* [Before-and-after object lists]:

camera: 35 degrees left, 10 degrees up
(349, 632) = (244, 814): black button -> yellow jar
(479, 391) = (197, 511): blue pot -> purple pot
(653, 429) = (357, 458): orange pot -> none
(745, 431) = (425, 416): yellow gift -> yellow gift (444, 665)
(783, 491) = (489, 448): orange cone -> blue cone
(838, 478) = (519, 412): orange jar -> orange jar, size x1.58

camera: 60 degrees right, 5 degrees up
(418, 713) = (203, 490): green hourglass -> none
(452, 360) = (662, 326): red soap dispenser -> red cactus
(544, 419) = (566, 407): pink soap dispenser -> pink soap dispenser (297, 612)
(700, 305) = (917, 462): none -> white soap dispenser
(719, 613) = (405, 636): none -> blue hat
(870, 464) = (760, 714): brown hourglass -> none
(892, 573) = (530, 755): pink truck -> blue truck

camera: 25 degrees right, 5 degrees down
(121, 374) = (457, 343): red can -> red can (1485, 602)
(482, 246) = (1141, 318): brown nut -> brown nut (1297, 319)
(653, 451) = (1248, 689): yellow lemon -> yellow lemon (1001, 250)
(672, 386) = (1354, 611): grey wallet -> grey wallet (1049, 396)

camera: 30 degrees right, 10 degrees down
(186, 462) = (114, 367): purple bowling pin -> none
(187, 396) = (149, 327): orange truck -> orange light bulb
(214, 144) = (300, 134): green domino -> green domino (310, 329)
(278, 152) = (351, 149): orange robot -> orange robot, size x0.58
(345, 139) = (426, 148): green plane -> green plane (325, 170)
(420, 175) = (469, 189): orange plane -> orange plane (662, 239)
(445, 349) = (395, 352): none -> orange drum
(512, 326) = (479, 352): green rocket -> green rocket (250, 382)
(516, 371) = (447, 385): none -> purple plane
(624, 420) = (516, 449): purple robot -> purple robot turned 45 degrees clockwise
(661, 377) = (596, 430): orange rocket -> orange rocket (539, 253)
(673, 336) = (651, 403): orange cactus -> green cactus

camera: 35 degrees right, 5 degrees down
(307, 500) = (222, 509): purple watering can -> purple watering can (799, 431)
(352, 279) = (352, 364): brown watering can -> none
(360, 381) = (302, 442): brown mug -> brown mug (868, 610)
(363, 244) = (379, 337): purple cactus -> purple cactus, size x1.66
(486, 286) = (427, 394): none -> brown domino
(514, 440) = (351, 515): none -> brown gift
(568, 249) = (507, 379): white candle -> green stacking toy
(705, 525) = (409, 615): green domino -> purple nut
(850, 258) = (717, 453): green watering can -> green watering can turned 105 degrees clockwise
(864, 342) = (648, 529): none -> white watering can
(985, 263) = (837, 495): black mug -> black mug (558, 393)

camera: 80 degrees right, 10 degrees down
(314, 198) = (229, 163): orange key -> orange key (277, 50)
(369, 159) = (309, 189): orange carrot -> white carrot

* [Exercise prompt]: Taking the line with "(479, 391) = (197, 511): blue" as the first and the line with "(672, 386) = (1354, 611): grey" as the last, retype that stretch of the data above exactly, with no other lines.

* [Problem solution]:
(479, 391) = (197, 511): blue pot -> purple pot
(653, 429) = (357, 458): orange pot -> none
(745, 431) = (425, 416): yellow gift -> yellow gift (444, 665)
(783, 491) = (489, 448): orange cone -> blue cone
(838, 478) = (519, 412): orange jar -> orange jar, size x1.58

camera: 60 degrees right, 5 degrees up
(418, 713) = (203, 490): green hourglass -> none
(452, 360) = (662, 326): red soap dispenser -> red cactus
(544, 419) = (566, 407): pink soap dispenser -> pink soap dispenser (297, 612)
(700, 305) = (917, 462): none -> white soap dispenser
(719, 613) = (405, 636): none -> blue hat
(870, 464) = (760, 714): brown hourglass -> none
(892, 573) = (530, 755): pink truck -> blue truck

camera: 25 degrees right, 5 degrees down
(121, 374) = (457, 343): red can -> red can (1485, 602)
(482, 246) = (1141, 318): brown nut -> brown nut (1297, 319)
(653, 451) = (1248, 689): yellow lemon -> yellow lemon (1001, 250)
(672, 386) = (1354, 611): grey wallet -> grey wallet (1049, 396)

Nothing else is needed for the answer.